■ **Work order**
This exercise calls for duplicating every entry below exactly, without the images.

Dataset excerpts

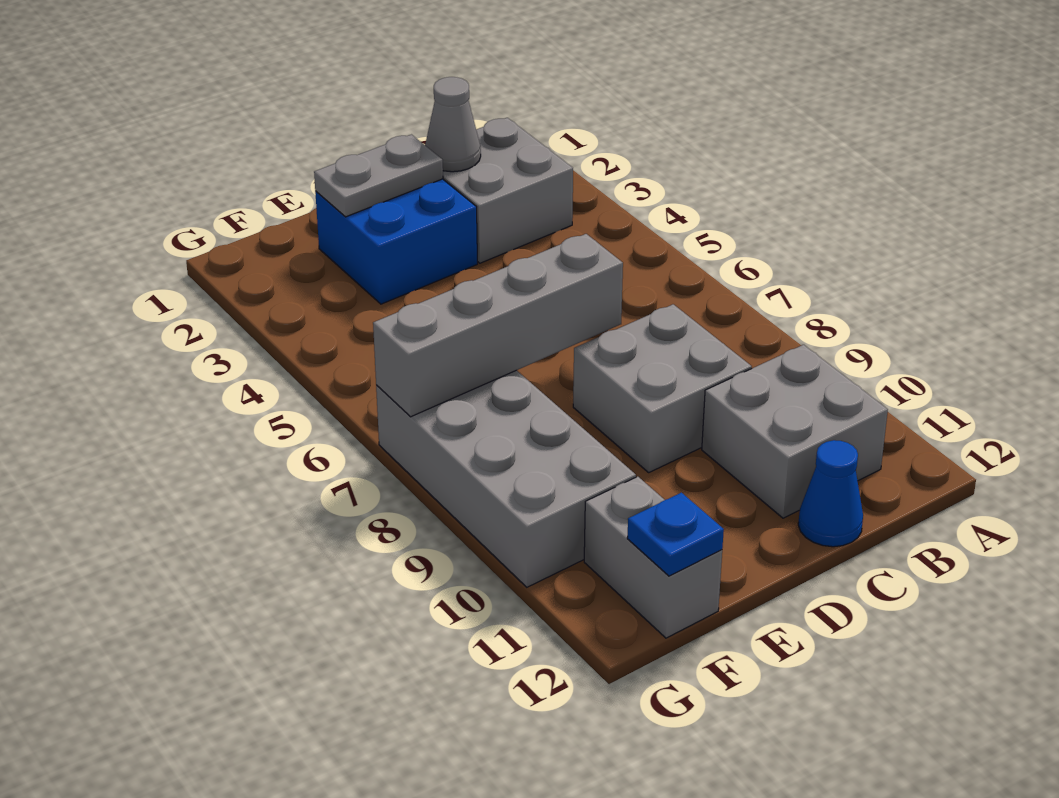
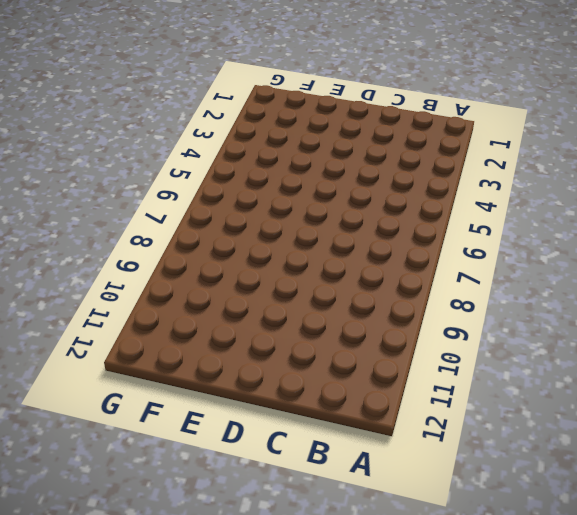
none -> grey brick B2:C3 level 1
none -> grey brick B10:C11 level 1

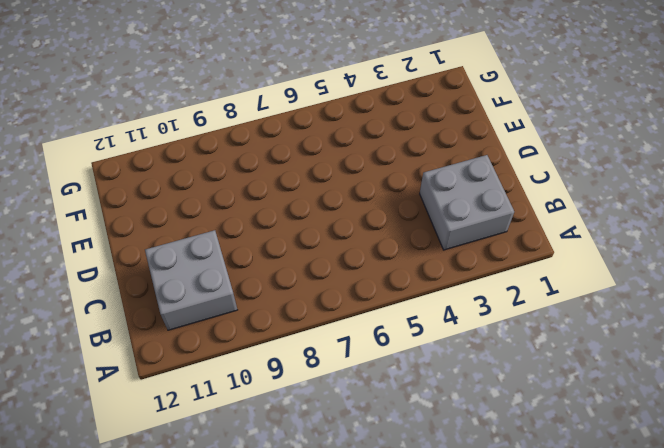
none -> grey brick C8:D9 level 1
none -> blue cone C12 level 1

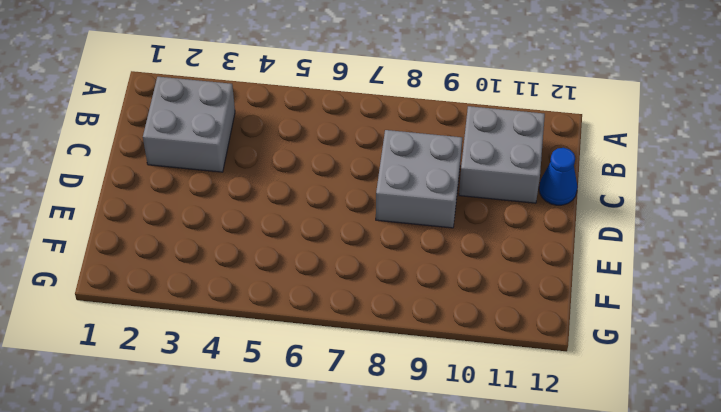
none -> blue brick D2:E3 level 1
none -> grey brick F7:G10 level 1

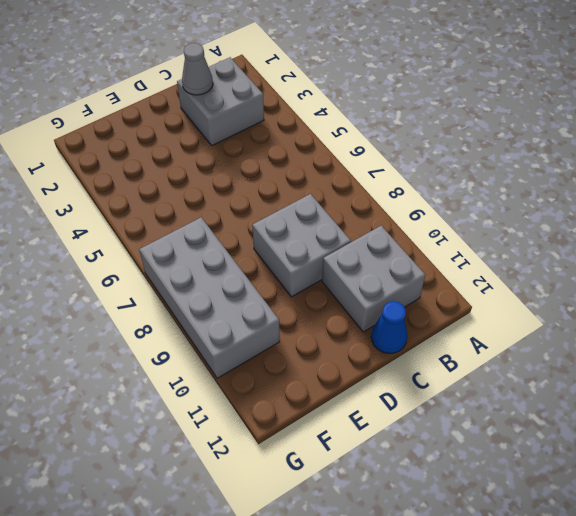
none -> blue brick D2:E3 level 1
none -> grey brick F11:F12 level 1

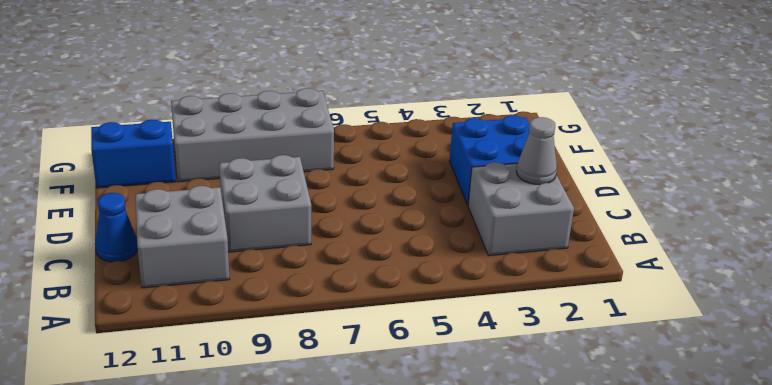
blue brick F11:F12 level 1 -> grey brick F11:F12 level 1
none -> grey plate D2:E2 level 2
none -> grey brick D7:G7 level 2

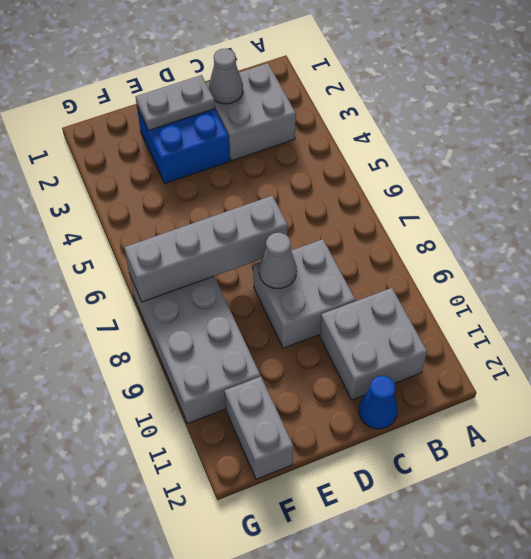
grey cone D8 level 2 -> none
none -> blue plate F12 level 2

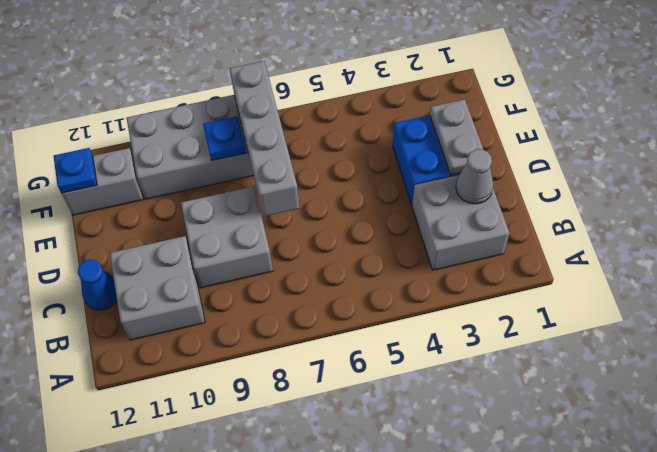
blue plate F8 level 2 -> none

■ **Task response**
none -> grey brick B2:C3 level 1
none -> grey brick B10:C11 level 1

none -> grey brick C8:D9 level 1
none -> blue cone C12 level 1

none -> blue brick D2:E3 level 1
none -> grey brick F7:G10 level 1

none -> blue brick D2:E3 level 1
none -> grey brick F11:F12 level 1

blue brick F11:F12 level 1 -> grey brick F11:F12 level 1
none -> grey plate D2:E2 level 2
none -> grey brick D7:G7 level 2

grey cone D8 level 2 -> none
none -> blue plate F12 level 2

blue plate F8 level 2 -> none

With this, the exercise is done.